Object state change records
====

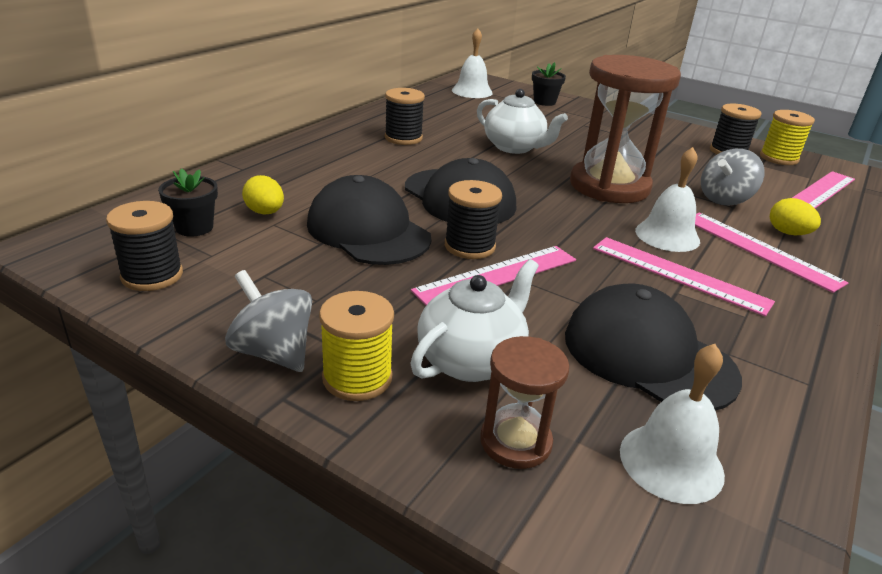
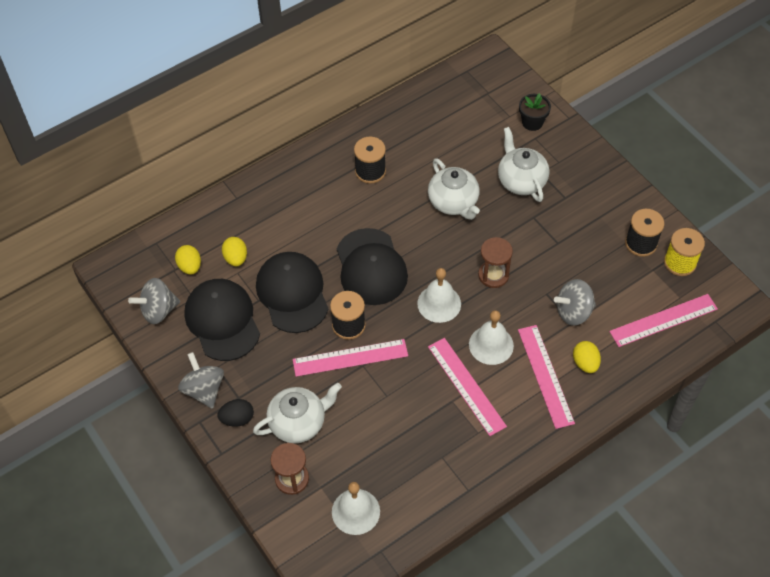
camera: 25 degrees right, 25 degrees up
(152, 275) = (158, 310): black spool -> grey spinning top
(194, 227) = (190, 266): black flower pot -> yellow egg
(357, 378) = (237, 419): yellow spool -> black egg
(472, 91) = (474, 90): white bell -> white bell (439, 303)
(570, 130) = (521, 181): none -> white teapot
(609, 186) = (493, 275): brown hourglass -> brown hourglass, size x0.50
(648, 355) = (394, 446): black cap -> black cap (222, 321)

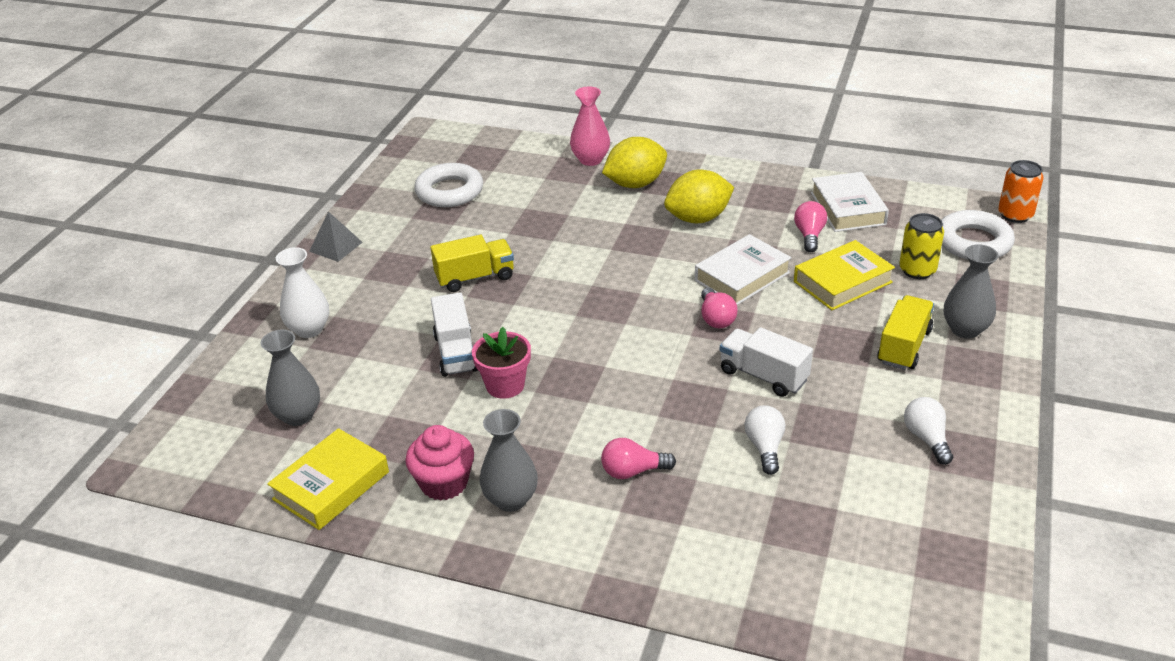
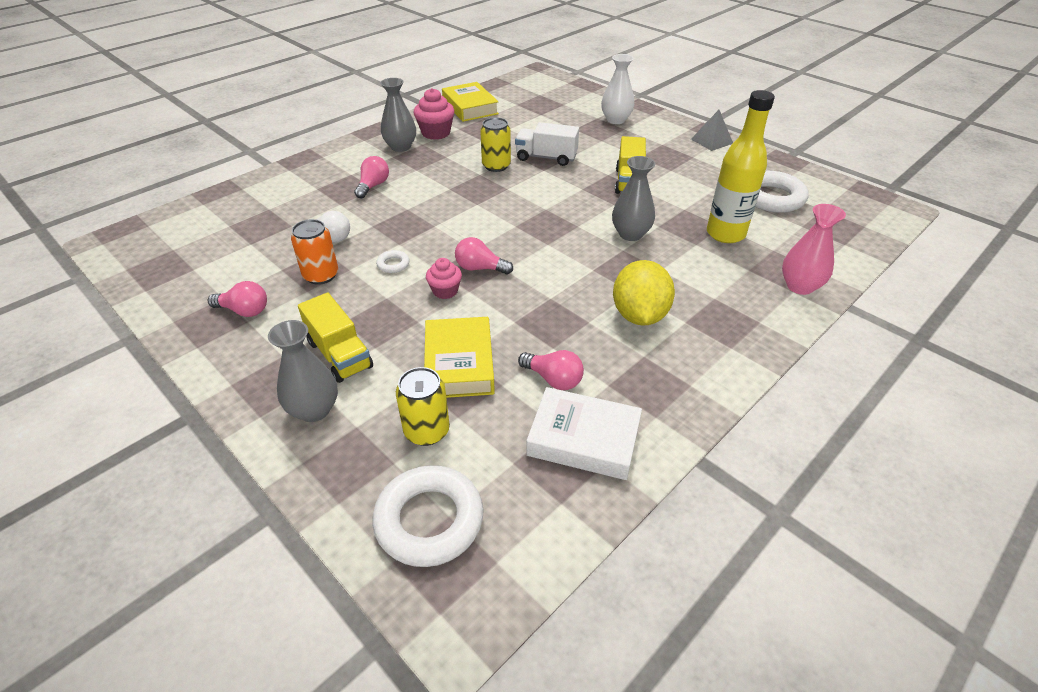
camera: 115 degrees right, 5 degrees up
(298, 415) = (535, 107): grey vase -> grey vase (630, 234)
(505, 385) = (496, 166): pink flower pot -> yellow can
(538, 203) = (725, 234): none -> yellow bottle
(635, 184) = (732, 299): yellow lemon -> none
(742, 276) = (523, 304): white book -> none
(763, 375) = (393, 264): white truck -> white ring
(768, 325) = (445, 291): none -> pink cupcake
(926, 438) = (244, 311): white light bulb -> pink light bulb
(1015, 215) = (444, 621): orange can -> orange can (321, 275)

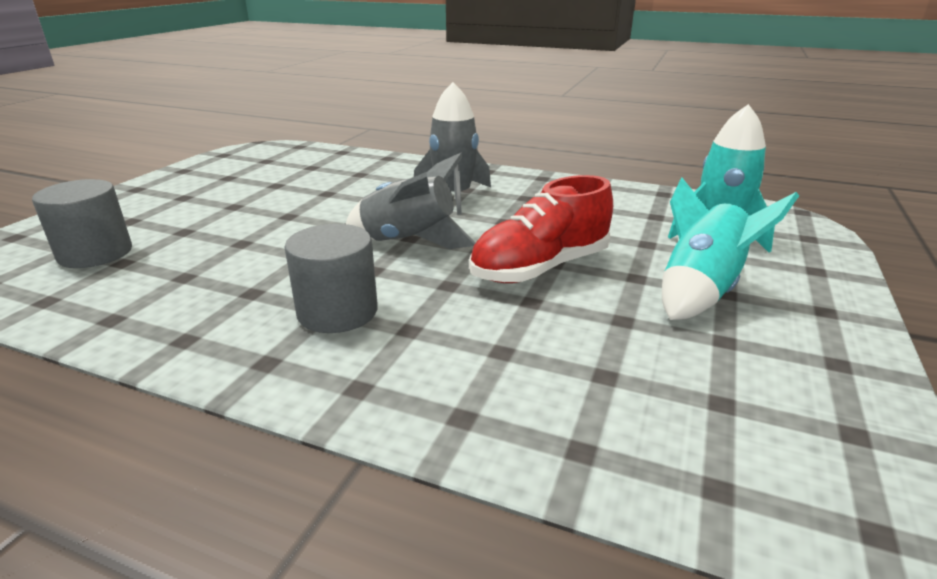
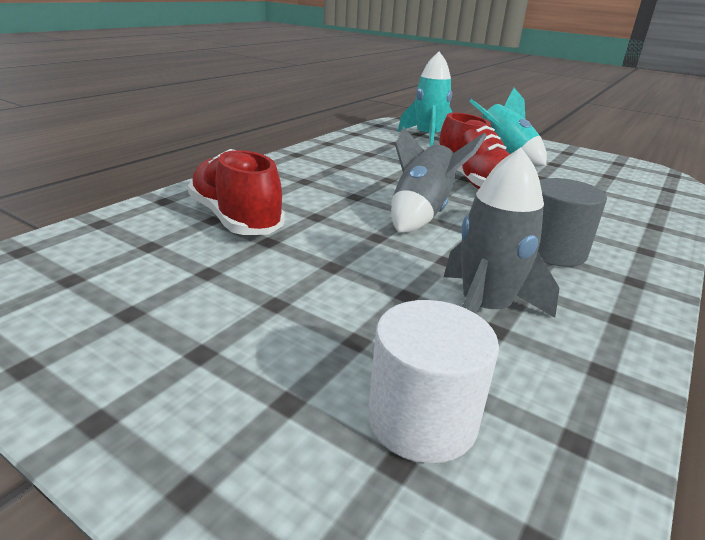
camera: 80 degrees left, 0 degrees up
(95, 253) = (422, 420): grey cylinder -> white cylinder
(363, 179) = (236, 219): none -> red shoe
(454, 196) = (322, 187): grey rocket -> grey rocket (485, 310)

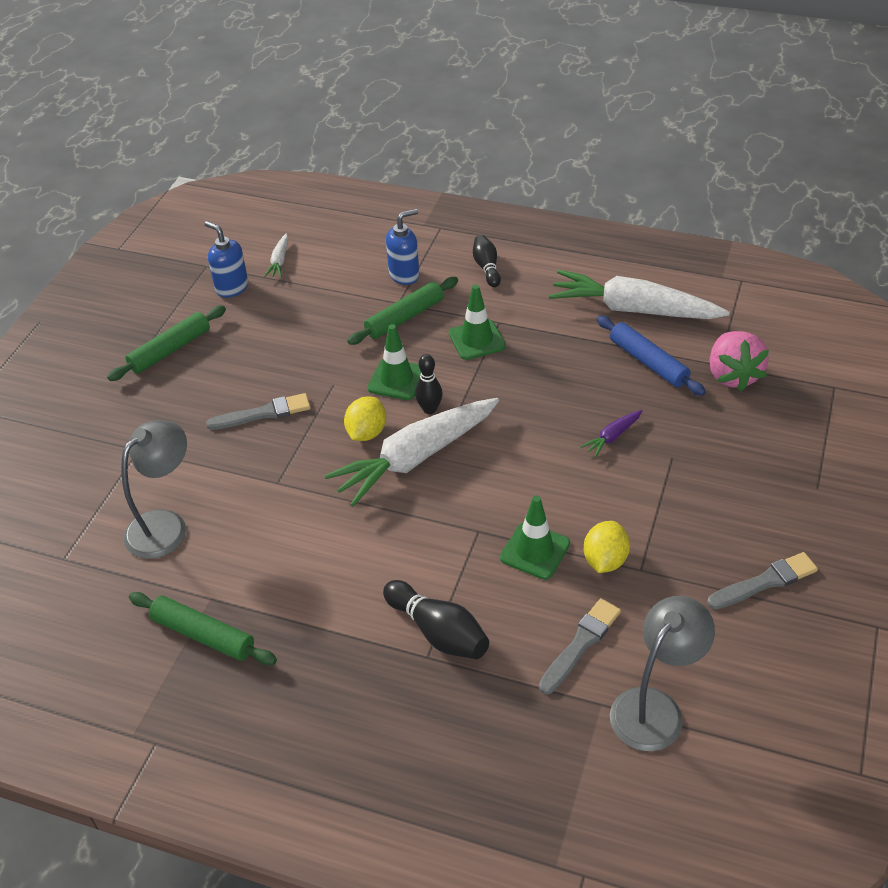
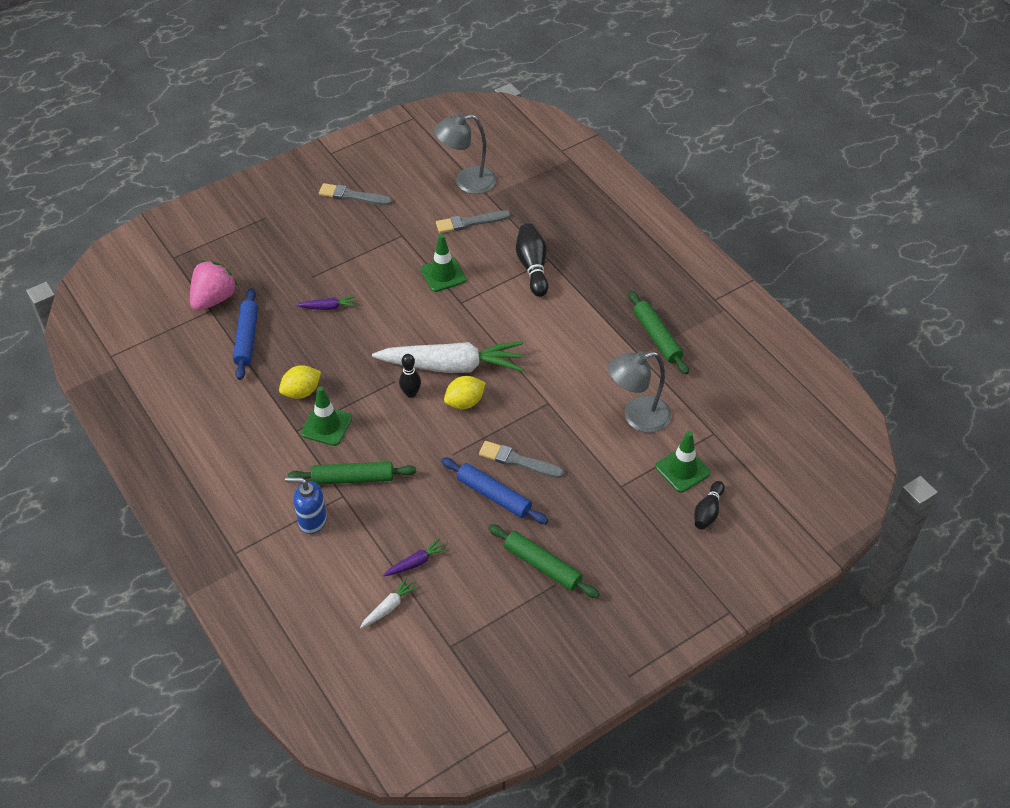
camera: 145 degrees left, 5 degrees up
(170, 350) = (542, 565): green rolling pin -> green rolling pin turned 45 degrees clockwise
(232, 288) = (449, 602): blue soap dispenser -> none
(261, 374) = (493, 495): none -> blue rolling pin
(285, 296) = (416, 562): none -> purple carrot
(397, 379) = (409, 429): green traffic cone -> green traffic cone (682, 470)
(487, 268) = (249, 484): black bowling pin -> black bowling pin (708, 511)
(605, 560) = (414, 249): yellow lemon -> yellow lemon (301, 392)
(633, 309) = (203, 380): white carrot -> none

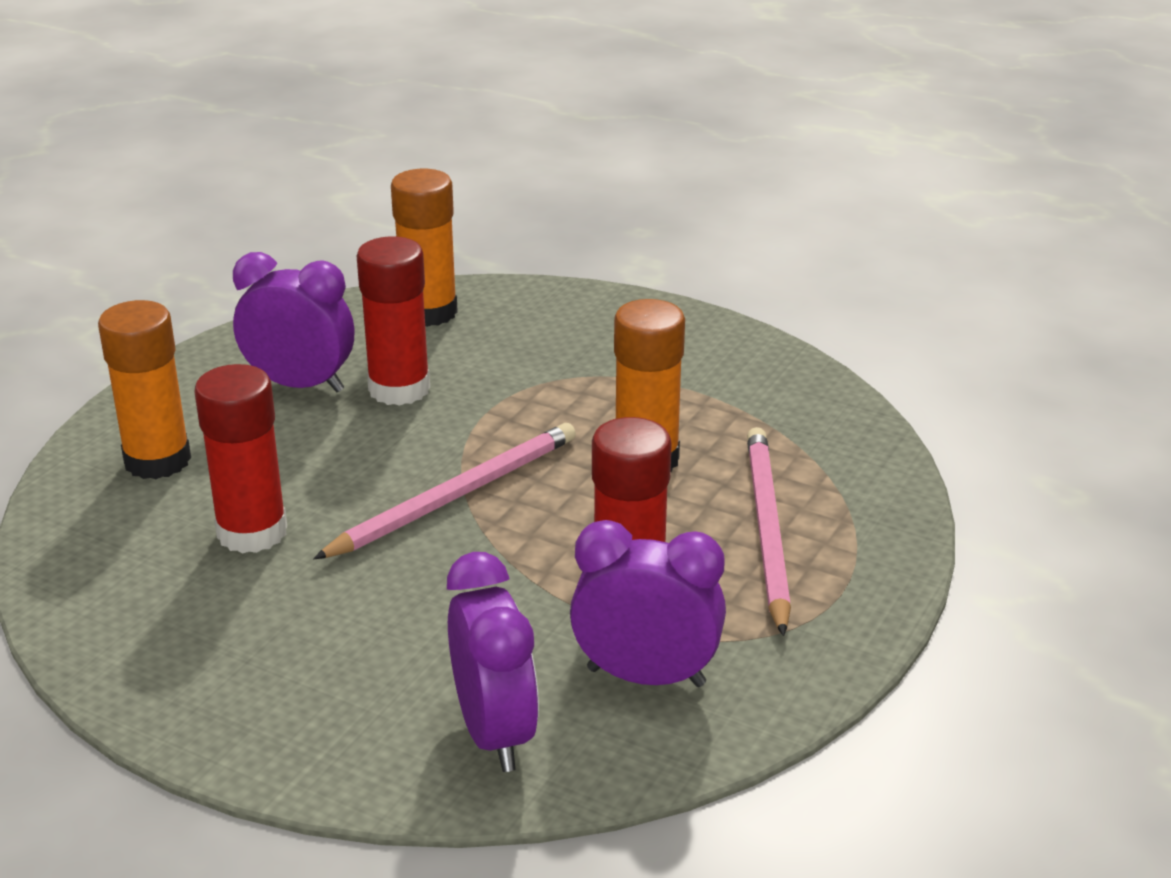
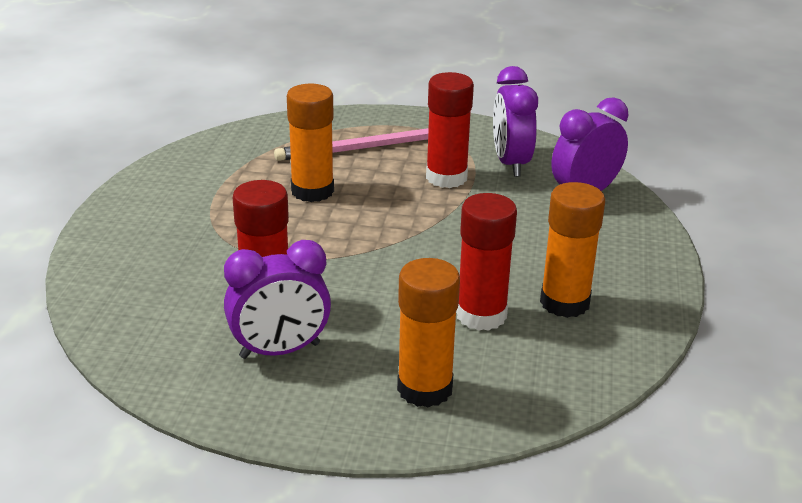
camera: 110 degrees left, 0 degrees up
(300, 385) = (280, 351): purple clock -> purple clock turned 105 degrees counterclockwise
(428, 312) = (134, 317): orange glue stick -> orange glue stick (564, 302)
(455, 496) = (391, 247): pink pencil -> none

====

EXERCISE DETAILS
The answer must consist of the entries above, reproduced word for word, without any pictures.

ANSWER TO THE PROBLEM
camera: 25 degrees right, 25 degrees up
(152, 275) = (158, 310): black spool -> grey spinning top
(194, 227) = (190, 266): black flower pot -> yellow egg
(357, 378) = (237, 419): yellow spool -> black egg
(472, 91) = (474, 90): white bell -> white bell (439, 303)
(570, 130) = (521, 181): none -> white teapot
(609, 186) = (493, 275): brown hourglass -> brown hourglass, size x0.50
(648, 355) = (394, 446): black cap -> black cap (222, 321)

camera: 115 degrees right, 5 degrees up
(298, 415) = (535, 107): grey vase -> grey vase (630, 234)
(505, 385) = (496, 166): pink flower pot -> yellow can
(538, 203) = (725, 234): none -> yellow bottle
(635, 184) = (732, 299): yellow lemon -> none
(742, 276) = (523, 304): white book -> none
(763, 375) = (393, 264): white truck -> white ring
(768, 325) = (445, 291): none -> pink cupcake
(926, 438) = (244, 311): white light bulb -> pink light bulb
(1015, 215) = (444, 621): orange can -> orange can (321, 275)

camera: 80 degrees left, 0 degrees up
(95, 253) = (422, 420): grey cylinder -> white cylinder
(363, 179) = (236, 219): none -> red shoe
(454, 196) = (322, 187): grey rocket -> grey rocket (485, 310)

camera: 145 degrees left, 5 degrees up
(170, 350) = (542, 565): green rolling pin -> green rolling pin turned 45 degrees clockwise
(232, 288) = (449, 602): blue soap dispenser -> none
(261, 374) = (493, 495): none -> blue rolling pin
(285, 296) = (416, 562): none -> purple carrot
(397, 379) = (409, 429): green traffic cone -> green traffic cone (682, 470)
(487, 268) = (249, 484): black bowling pin -> black bowling pin (708, 511)
(605, 560) = (414, 249): yellow lemon -> yellow lemon (301, 392)
(633, 309) = (203, 380): white carrot -> none

camera: 110 degrees left, 0 degrees up
(300, 385) = (280, 351): purple clock -> purple clock turned 105 degrees counterclockwise
(428, 312) = (134, 317): orange glue stick -> orange glue stick (564, 302)
(455, 496) = (391, 247): pink pencil -> none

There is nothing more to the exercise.